DATASET CONTENT section start
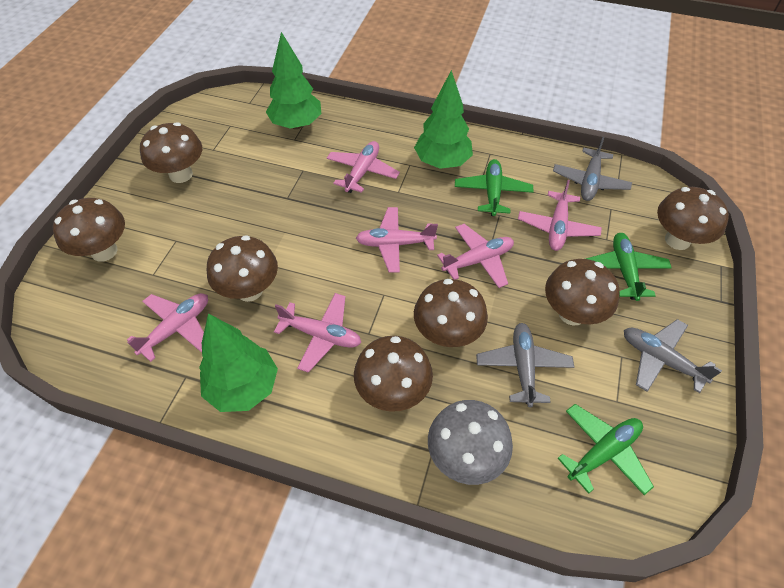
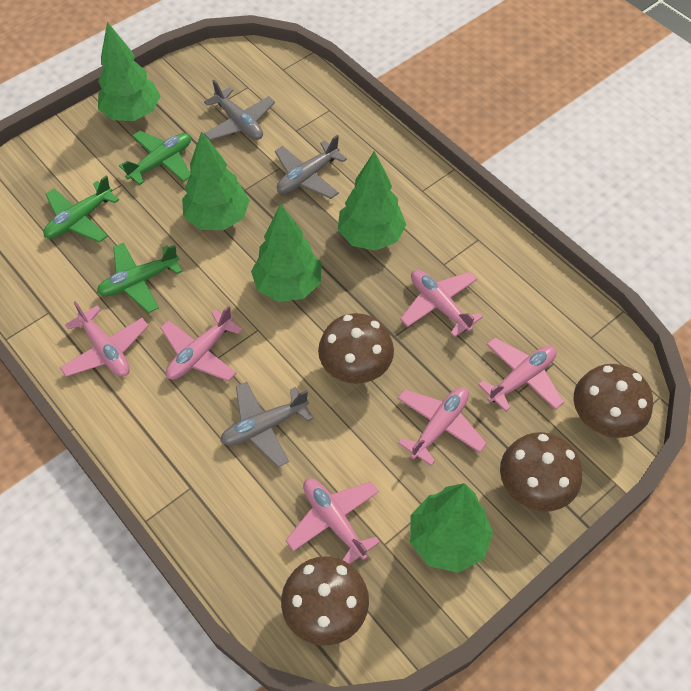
brown mushroom: 7 -> 4
green tree: 3 -> 5
grey mushroom: 1 -> 0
DATASET CONTENT section end
The result should be the material above, unchanged and free of pictures; please print it.

brown mushroom: 7 -> 4
green tree: 3 -> 5
grey mushroom: 1 -> 0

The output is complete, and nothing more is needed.